- [WHAT IS EXPECTED]: Give back every line of the material exactly, as it appears below.

####################

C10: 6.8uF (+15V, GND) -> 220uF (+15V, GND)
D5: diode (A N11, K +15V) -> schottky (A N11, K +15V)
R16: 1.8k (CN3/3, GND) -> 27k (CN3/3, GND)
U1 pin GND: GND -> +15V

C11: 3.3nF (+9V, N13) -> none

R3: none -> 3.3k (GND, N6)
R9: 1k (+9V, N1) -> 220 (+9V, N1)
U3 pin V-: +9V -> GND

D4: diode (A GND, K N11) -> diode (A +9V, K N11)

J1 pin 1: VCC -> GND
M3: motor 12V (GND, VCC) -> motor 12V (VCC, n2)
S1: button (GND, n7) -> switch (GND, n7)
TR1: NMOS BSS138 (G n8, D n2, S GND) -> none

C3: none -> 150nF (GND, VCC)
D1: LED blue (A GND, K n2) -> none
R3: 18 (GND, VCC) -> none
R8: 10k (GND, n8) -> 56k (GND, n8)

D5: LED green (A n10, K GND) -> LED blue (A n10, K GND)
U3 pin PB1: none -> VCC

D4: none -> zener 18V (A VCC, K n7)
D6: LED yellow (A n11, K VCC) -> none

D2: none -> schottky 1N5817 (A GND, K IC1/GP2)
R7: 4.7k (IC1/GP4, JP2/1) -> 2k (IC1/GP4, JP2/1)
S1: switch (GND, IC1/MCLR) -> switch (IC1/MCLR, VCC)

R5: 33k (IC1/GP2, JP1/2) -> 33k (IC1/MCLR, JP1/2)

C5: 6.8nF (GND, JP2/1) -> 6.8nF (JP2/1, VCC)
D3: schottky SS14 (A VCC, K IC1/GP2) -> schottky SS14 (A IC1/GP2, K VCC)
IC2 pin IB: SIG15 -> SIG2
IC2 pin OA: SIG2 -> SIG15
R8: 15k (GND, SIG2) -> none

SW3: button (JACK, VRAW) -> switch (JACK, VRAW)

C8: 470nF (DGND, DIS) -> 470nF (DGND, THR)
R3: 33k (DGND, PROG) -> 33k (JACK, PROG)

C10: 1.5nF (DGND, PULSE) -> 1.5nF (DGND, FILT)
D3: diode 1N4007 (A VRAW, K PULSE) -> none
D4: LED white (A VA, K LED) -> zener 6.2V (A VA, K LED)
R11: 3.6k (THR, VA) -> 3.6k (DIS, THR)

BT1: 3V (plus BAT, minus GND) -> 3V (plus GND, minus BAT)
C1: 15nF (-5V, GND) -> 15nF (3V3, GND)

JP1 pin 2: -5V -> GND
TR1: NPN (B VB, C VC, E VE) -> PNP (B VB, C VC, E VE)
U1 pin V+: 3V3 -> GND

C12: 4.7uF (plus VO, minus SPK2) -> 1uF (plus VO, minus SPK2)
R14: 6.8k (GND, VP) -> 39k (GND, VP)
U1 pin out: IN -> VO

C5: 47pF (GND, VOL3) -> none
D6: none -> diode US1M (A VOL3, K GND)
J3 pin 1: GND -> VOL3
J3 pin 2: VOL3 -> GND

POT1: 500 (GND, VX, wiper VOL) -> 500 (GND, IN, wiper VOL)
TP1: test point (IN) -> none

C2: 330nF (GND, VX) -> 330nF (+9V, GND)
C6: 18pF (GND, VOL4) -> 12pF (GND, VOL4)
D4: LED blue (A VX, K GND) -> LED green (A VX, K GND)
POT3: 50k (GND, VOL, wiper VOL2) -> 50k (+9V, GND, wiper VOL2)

####################

- [OUTPUT BELOW]:
C10: 6.8uF (+15V, GND) -> 220uF (+15V, GND)
D5: diode (A N11, K +15V) -> schottky (A N11, K +15V)
R16: 1.8k (CN3/3, GND) -> 27k (CN3/3, GND)
U1 pin GND: GND -> +15V

C11: 3.3nF (+9V, N13) -> none

R3: none -> 3.3k (GND, N6)
R9: 1k (+9V, N1) -> 220 (+9V, N1)
U3 pin V-: +9V -> GND

D4: diode (A GND, K N11) -> diode (A +9V, K N11)

J1 pin 1: VCC -> GND
M3: motor 12V (GND, VCC) -> motor 12V (VCC, n2)
S1: button (GND, n7) -> switch (GND, n7)
TR1: NMOS BSS138 (G n8, D n2, S GND) -> none

C3: none -> 150nF (GND, VCC)
D1: LED blue (A GND, K n2) -> none
R3: 18 (GND, VCC) -> none
R8: 10k (GND, n8) -> 56k (GND, n8)

D5: LED green (A n10, K GND) -> LED blue (A n10, K GND)
U3 pin PB1: none -> VCC

D4: none -> zener 18V (A VCC, K n7)
D6: LED yellow (A n11, K VCC) -> none

D2: none -> schottky 1N5817 (A GND, K IC1/GP2)
R7: 4.7k (IC1/GP4, JP2/1) -> 2k (IC1/GP4, JP2/1)
S1: switch (GND, IC1/MCLR) -> switch (IC1/MCLR, VCC)

R5: 33k (IC1/GP2, JP1/2) -> 33k (IC1/MCLR, JP1/2)

C5: 6.8nF (GND, JP2/1) -> 6.8nF (JP2/1, VCC)
D3: schottky SS14 (A VCC, K IC1/GP2) -> schottky SS14 (A IC1/GP2, K VCC)
IC2 pin IB: SIG15 -> SIG2
IC2 pin OA: SIG2 -> SIG15
R8: 15k (GND, SIG2) -> none

SW3: button (JACK, VRAW) -> switch (JACK, VRAW)

C8: 470nF (DGND, DIS) -> 470nF (DGND, THR)
R3: 33k (DGND, PROG) -> 33k (JACK, PROG)

C10: 1.5nF (DGND, PULSE) -> 1.5nF (DGND, FILT)
D3: diode 1N4007 (A VRAW, K PULSE) -> none
D4: LED white (A VA, K LED) -> zener 6.2V (A VA, K LED)
R11: 3.6k (THR, VA) -> 3.6k (DIS, THR)

BT1: 3V (plus BAT, minus GND) -> 3V (plus GND, minus BAT)
C1: 15nF (-5V, GND) -> 15nF (3V3, GND)

JP1 pin 2: -5V -> GND
TR1: NPN (B VB, C VC, E VE) -> PNP (B VB, C VC, E VE)
U1 pin V+: 3V3 -> GND

C12: 4.7uF (plus VO, minus SPK2) -> 1uF (plus VO, minus SPK2)
R14: 6.8k (GND, VP) -> 39k (GND, VP)
U1 pin out: IN -> VO

C5: 47pF (GND, VOL3) -> none
D6: none -> diode US1M (A VOL3, K GND)
J3 pin 1: GND -> VOL3
J3 pin 2: VOL3 -> GND

POT1: 500 (GND, VX, wiper VOL) -> 500 (GND, IN, wiper VOL)
TP1: test point (IN) -> none

C2: 330nF (GND, VX) -> 330nF (+9V, GND)
C6: 18pF (GND, VOL4) -> 12pF (GND, VOL4)
D4: LED blue (A VX, K GND) -> LED green (A VX, K GND)
POT3: 50k (GND, VOL, wiper VOL2) -> 50k (+9V, GND, wiper VOL2)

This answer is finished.